## Rows:
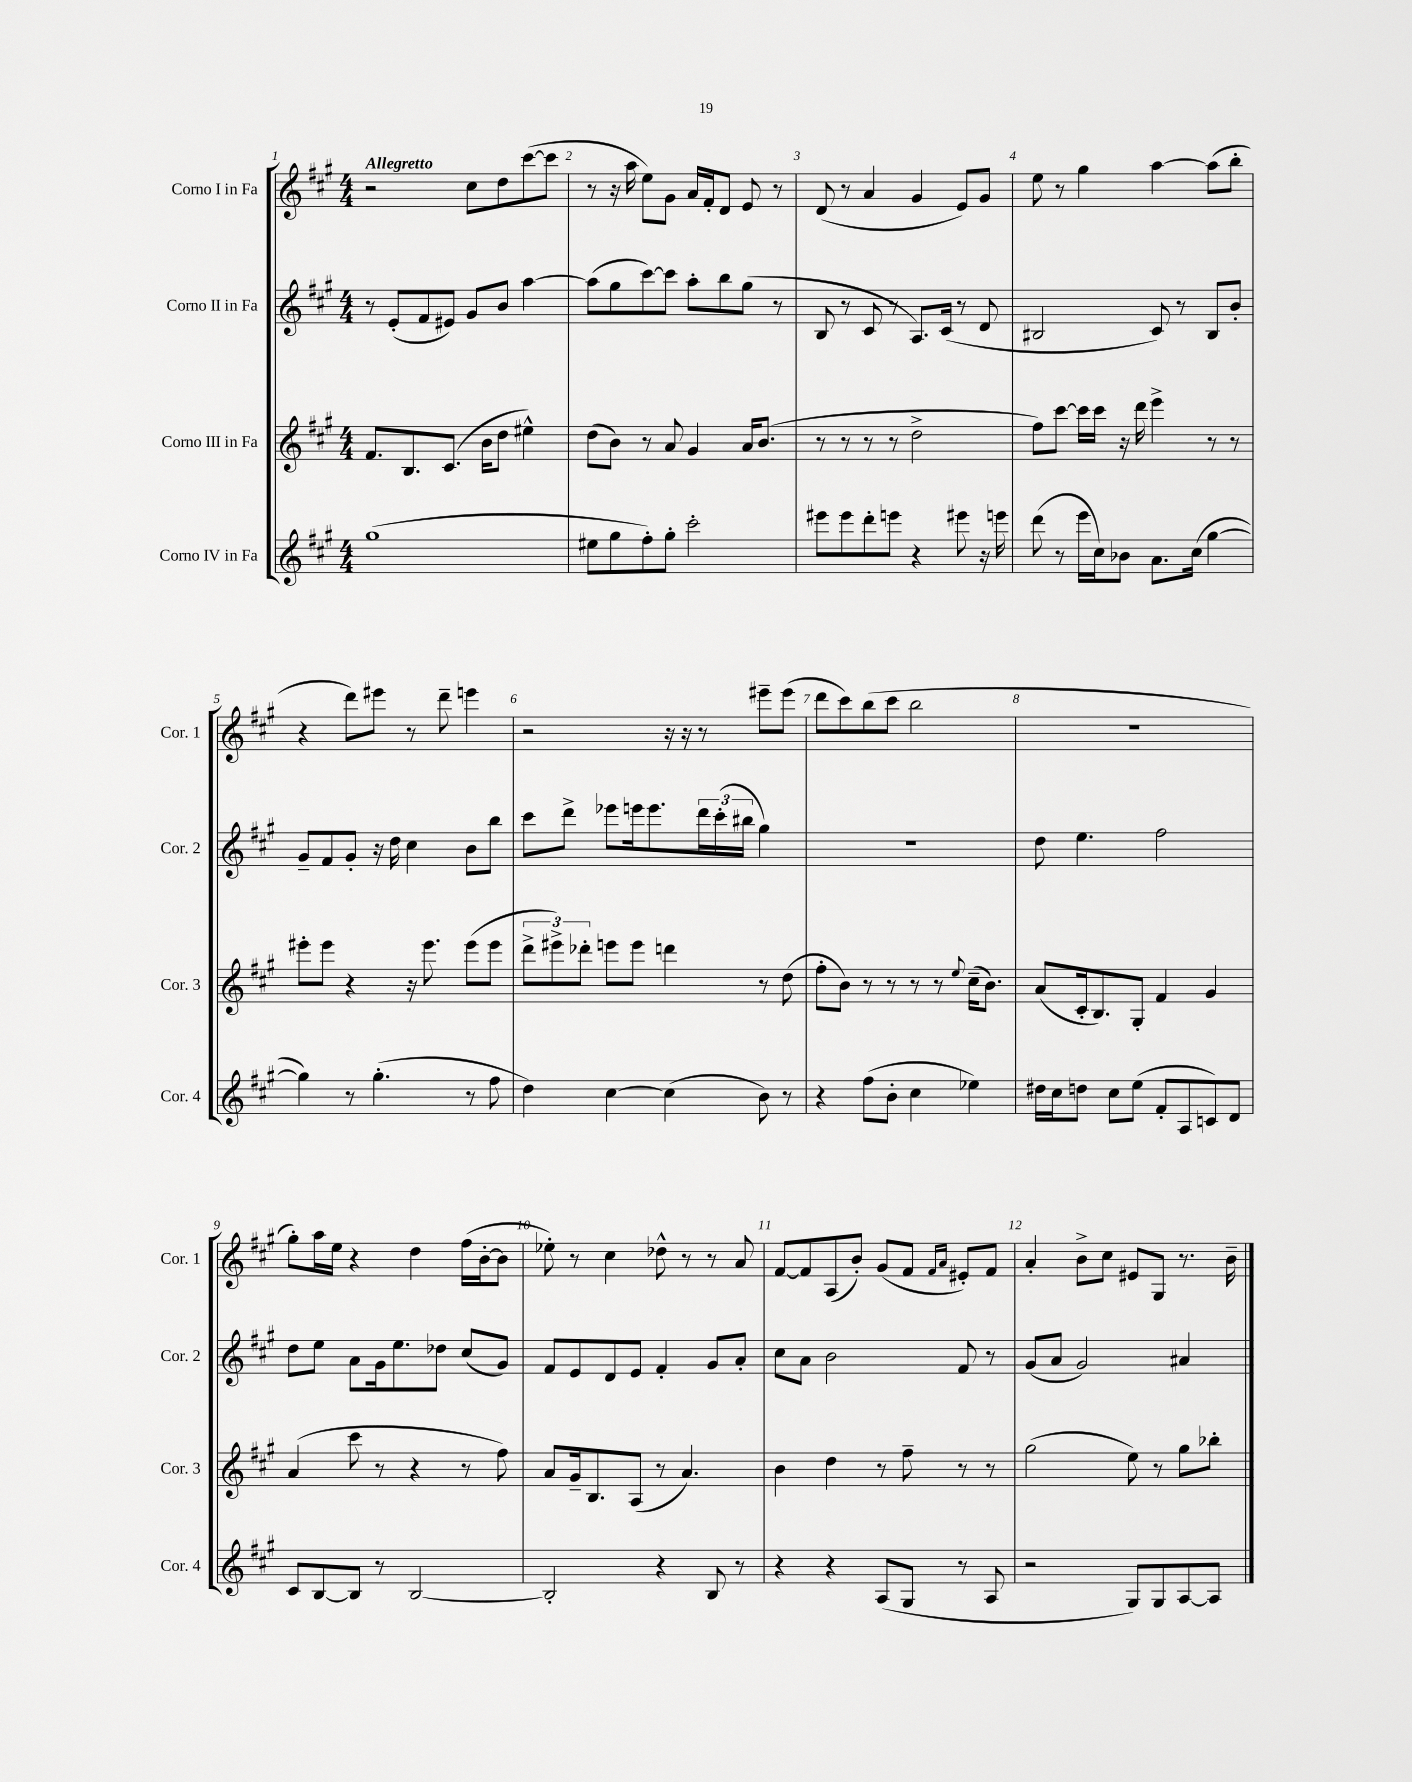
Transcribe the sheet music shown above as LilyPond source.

<<
\new StaffGroup <<
\new Staff = "s0" \with { instrumentName = "Corno I in Fa" shortInstrumentName = "Cor. 1" } {
    \clef treble \key a \major \numericTimeSignature \time 4/4 \tempo "Allegretto"
    r2 cis''8 d''8 cis'''8~( cis'''8 |
    r8 r16 a''16 e''8) gis'8 a'16 fis'16-. d'8 e'8 r8 |
    d'8( r8 a'4 gis'4 e'8) gis'8 |
    e''8 r8 gis''4 a''4~ a''8( b''8-. |
    r4 d'''8) eis'''8 r8 d'''8-- e'''4 |
    r2 r16 r16 r8 eis'''8-- eis'''8( |
    d'''8 cis'''8) b''8( cis'''8 b''2 |
    r1 |
    gis''8-.) a''16 e''16 r4 d''4 fis''16( b'16~-. b'8 |
    ees''8-.) r8 cis''4 des''8-^ r8 r8 a'8 |
    fis'8~ fis'8 a8( b'8-.) gis'8( fis'8 \grace { fis'16 a'16 } eis'8-.) fis'8 |
    a'4-. b'8-> cis''8 eis'8 gis8 r8. b'16-- \bar "|." |
}
\new Staff = "s1" \with { instrumentName = "Corno II in Fa" shortInstrumentName = "Cor. 2" } {
    \clef treble \key a \major \numericTimeSignature \time 4/4
    r8 e'8-.( fis'8 eis'8) gis'8 b'8 a''4~ |
    a''8( gis''8 cis'''8~) cis'''8 a''8-. b''8 gis''8( r8 |
    b8 r8 cis'8 r8 a8.) cis'16( r8 d'8 |
    bis2 cis'8) r8 bis8 b'8-. |
    gis'8-- fis'8 gis'8-. r16 d''16 cis''4 b'8 b''8 |
    cis'''8 d'''8-> ees'''8 e'''16 e'''8. \tuplet 3/2 { d'''16 cis'''16-.( bis''16 } gis''4) |
    R1 |
    d''8 e''4. fis''2 |
    d''8 e''8 a'8 gis'16 e''8. des''8 cis''8( gis'8) |
    fis'8 e'8 d'8 e'8 fis'4-. gis'8 a'8-. |
    cis''8 a'8 b'2 fis'8 r8 |
    gis'8( a'8 gis'2) ais'4 \bar "|." |
}
\new Staff = "s2" \with { instrumentName = "Corno III in Fa" shortInstrumentName = "Cor. 3" } {
    \clef treble \key a \major \numericTimeSignature \time 4/4
    fis'8. b8. cis'8.( b'16 d''8 eis''4-^) |
    d''8( b'8) r8 a'8 gis'4 a'16 b'8.( |
    r8 r8 r8 r8 d''2-> |
    fis''8) cis'''8~ cis'''16 cis'''16 r16 d'''16 e'''4-> r8 r8 |
    eis'''8-. eis'''8 r4 r16 eis'''8. eis'''8( eis'''8 |
    \tuplet 3/2 { d'''8-> eis'''8->) des'''8-. } e'''8 e'''8 d'''4 r8 d''8( |
    fis''8-. b'8) r8 r8 r8 r8 \appoggiatura { e''8 } cis''16--( b'8.) |
    a'8( cis'16-. b8.) gis8-. fis'4 gis'4 |
    a'4( cis'''8 r8 r4 r8 fis''8) |
    a'8 gis'16-- b8. a8( r8 a'4.) |
    b'4 d''4 r8 fis''8-- r8 r8 |
    gis''2( e''8) r8 gis''8 bes''8-. \bar "|." |
}
\new Staff = "s3" \with { instrumentName = "Corno IV in Fa" shortInstrumentName = "Cor. 4" } {
    \clef treble \key a \major \numericTimeSignature \time 4/4
    gis''1( |
    eis''8 gis''8 fis''8-.) gis''8-. cis'''2-. |
    eis'''8 eis'''8 d'''8-. e'''8 r4 eis'''8 r16 e'''16 |
    d'''8( r8 e'''16 cis''16) bes'8 a'8. cis''16( gis''4~ |
    gis''4) r8 gis''4.-.( r8 fis''8 |
    d''4) cis''4~ cis''4( b'8) r8 |
    r4 fis''8( b'8-. cis''4 ees''4) |
    dis''16 cis''16 d''8 cis''8 e''8( fis'8-. a8 c'8) d'8 |
    cis'8 b8~ b8 r8 b2~ |
    b2-. r4 b8 r8 |
    r4 r4 a8( gis8 r8 a8 |
    r2 gis8) gis8 a8~ a8 \bar "|." |
}
>>
>>
\layout { \context { \Score \override BarNumber.break-visibility = ##(#f #t #t) barNumberVisibility = #all-bar-numbers-visible } }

## Job:
Please pull out every line of the records above that contains the string "tuplet", and copy each one in full.

## Task output:
    cis'''8 d'''8-> ees'''8 e'''16 e'''8. \tuplet 3/2 { d'''16 cis'''16-.( bis''16 } gis''4) |
    \tuplet 3/2 { d'''8-> eis'''8->) des'''8-. } e'''8 e'''8 d'''4 r8 d''8( |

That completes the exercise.